* Before-and-after scene images:
BEGIN
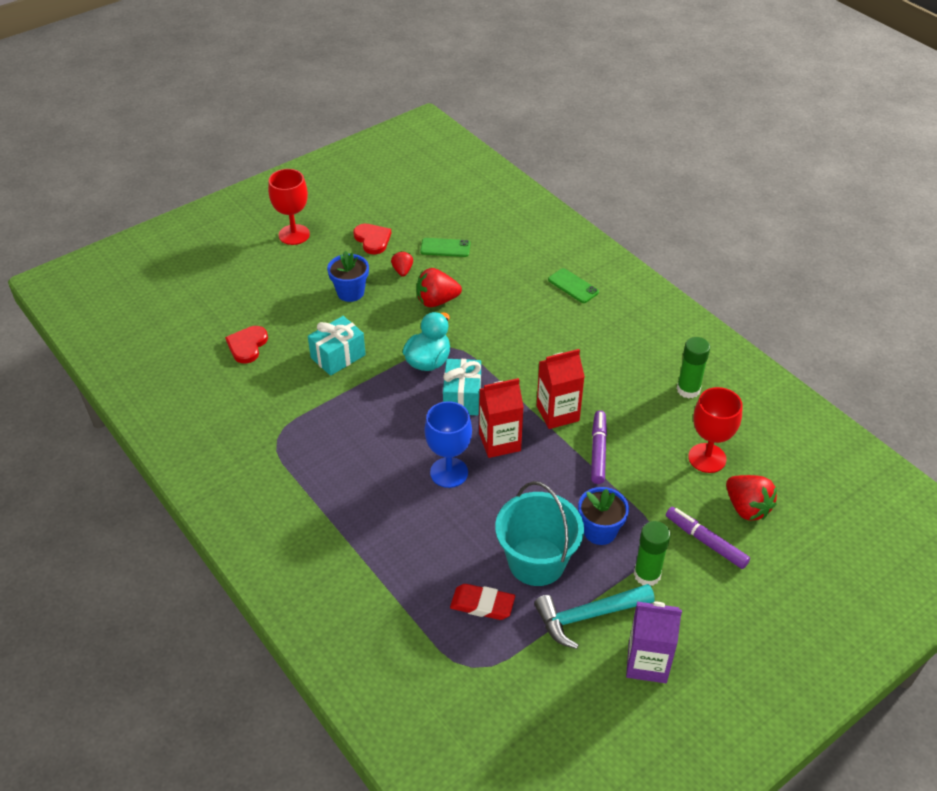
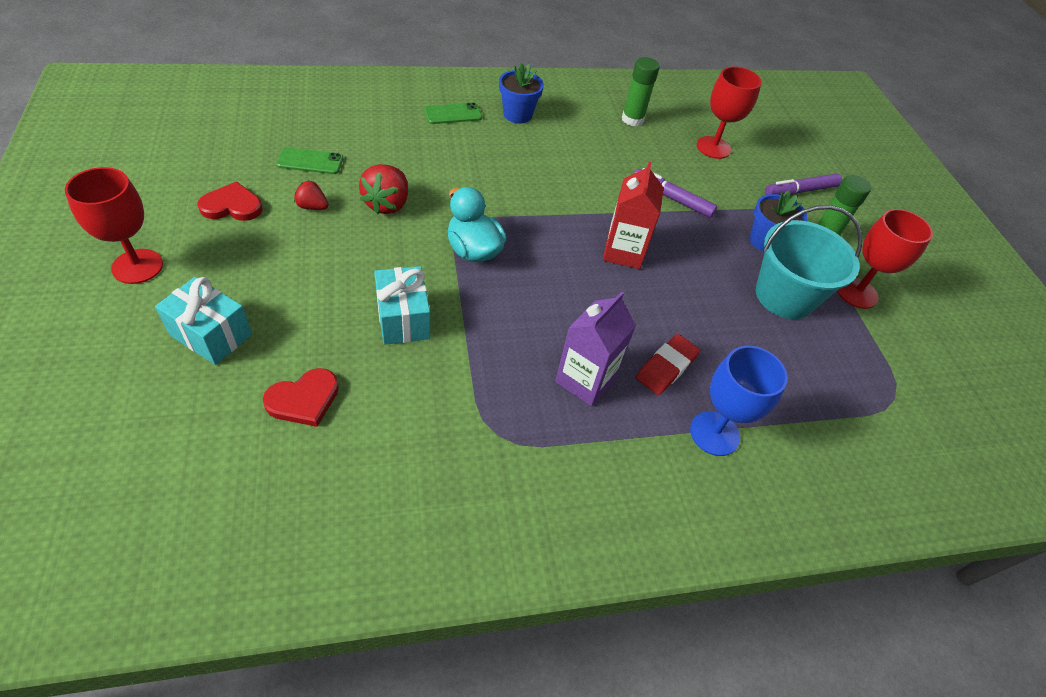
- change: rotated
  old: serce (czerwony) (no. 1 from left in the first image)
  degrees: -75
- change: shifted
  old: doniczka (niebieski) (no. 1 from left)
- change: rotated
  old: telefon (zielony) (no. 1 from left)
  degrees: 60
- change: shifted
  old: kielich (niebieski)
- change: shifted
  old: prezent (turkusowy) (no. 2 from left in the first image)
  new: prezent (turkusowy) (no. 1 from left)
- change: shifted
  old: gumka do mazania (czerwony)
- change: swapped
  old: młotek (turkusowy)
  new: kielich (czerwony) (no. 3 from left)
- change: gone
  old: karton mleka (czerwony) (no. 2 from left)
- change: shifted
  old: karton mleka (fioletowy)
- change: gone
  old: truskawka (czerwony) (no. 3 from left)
END
* Directions for this task: Starting from the line that contains "old: prezent (turkusowy)", reproduce each line of the data exactly through the last one.

* Solved problem:
  old: prezent (turkusowy) (no. 2 from left in the first image)
  new: prezent (turkusowy) (no. 1 from left)
- change: shifted
  old: gumka do mazania (czerwony)
- change: swapped
  old: młotek (turkusowy)
  new: kielich (czerwony) (no. 3 from left)
- change: gone
  old: karton mleka (czerwony) (no. 2 from left)
- change: shifted
  old: karton mleka (fioletowy)
- change: gone
  old: truskawka (czerwony) (no. 3 from left)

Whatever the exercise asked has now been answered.